→ **YOUR TASK**: From the records below, print exactly the lines starting at the one containing "cyan brick A2:B3 level 1 -> none" and ending at the one containing "white brick K4:K5", ends included, and nothing else.

Data excerpts:

=== Begin Enclosure ===

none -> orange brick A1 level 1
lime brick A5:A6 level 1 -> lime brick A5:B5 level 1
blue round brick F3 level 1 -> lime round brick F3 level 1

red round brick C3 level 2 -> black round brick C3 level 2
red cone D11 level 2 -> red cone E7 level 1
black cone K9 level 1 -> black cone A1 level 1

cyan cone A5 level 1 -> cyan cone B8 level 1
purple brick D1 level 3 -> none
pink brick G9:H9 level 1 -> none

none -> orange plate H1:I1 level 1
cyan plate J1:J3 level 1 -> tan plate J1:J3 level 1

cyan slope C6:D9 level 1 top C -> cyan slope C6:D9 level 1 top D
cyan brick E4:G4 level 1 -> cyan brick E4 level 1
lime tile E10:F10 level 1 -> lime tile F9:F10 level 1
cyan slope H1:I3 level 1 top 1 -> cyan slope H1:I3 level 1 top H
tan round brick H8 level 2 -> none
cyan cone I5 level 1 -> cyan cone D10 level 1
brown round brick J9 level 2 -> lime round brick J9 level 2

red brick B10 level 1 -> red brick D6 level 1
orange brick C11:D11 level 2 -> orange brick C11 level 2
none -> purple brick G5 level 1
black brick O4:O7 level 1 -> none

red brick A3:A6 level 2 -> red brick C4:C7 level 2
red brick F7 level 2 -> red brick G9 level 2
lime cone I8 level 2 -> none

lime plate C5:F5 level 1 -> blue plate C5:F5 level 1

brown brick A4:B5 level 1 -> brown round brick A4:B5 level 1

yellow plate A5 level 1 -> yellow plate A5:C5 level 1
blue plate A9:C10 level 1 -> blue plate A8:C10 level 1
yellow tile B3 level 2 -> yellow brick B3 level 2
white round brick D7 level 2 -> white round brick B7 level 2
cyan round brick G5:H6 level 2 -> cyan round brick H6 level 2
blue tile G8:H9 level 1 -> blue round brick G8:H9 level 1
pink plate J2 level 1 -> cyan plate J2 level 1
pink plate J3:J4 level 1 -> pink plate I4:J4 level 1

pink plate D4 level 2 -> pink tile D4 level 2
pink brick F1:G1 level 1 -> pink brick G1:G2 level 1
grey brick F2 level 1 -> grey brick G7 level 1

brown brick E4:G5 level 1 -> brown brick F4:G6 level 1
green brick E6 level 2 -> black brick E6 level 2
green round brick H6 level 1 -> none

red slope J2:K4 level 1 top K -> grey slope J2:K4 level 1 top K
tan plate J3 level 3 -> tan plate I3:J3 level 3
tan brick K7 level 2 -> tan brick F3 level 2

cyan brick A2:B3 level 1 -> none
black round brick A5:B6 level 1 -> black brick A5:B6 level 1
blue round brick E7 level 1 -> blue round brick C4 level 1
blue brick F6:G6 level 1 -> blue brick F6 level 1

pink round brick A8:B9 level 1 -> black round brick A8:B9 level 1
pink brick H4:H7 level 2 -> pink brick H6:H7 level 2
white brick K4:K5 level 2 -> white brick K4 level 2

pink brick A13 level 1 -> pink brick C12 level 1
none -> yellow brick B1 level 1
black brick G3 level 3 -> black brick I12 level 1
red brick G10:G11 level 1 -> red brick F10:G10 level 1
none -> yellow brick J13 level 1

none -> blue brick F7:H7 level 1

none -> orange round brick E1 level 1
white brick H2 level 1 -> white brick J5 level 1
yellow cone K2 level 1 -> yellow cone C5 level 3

=== End Enclosure ===

→ **ANSWER TO THIS PROBLEM**:
cyan brick A2:B3 level 1 -> none
black round brick A5:B6 level 1 -> black brick A5:B6 level 1
blue round brick E7 level 1 -> blue round brick C4 level 1
blue brick F6:G6 level 1 -> blue brick F6 level 1

pink round brick A8:B9 level 1 -> black round brick A8:B9 level 1
pink brick H4:H7 level 2 -> pink brick H6:H7 level 2
white brick K4:K5 level 2 -> white brick K4 level 2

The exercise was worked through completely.